──────── Recorded information ────────
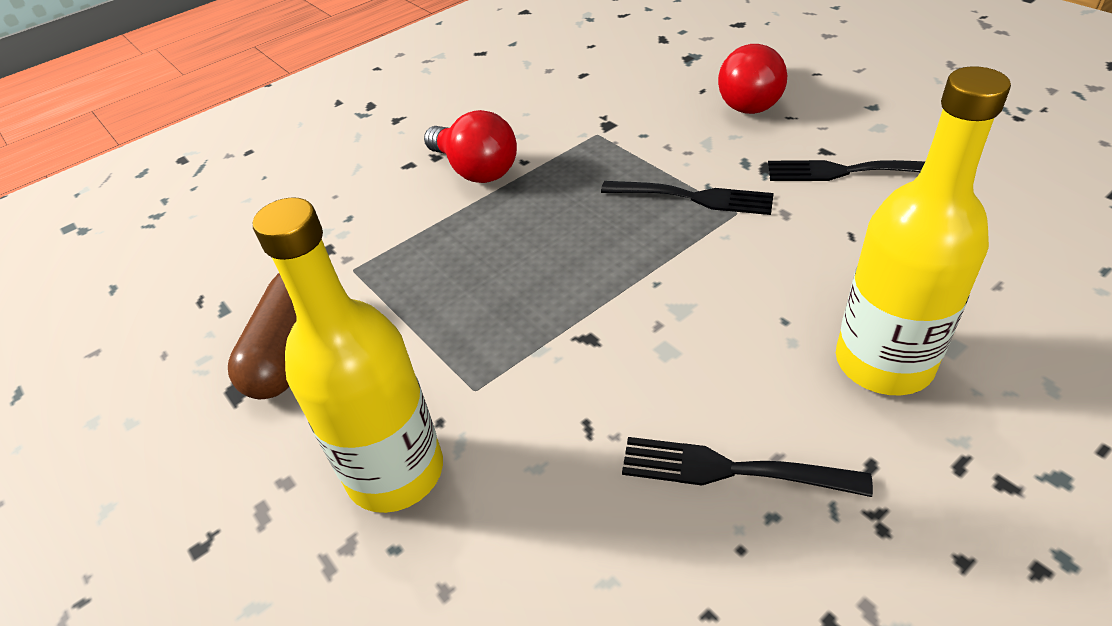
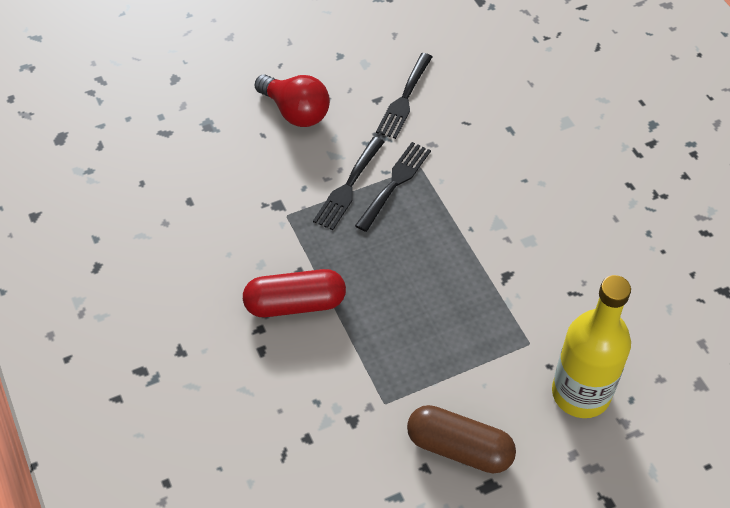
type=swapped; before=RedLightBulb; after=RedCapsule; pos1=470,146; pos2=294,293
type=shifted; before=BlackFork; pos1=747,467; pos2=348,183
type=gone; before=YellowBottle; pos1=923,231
────────
Repeat the data word for word; drop the pictures.

type=swapped; before=RedLightBulb; after=RedCapsule; pos1=470,146; pos2=294,293
type=shifted; before=BlackFork; pos1=747,467; pos2=348,183
type=gone; before=YellowBottle; pos1=923,231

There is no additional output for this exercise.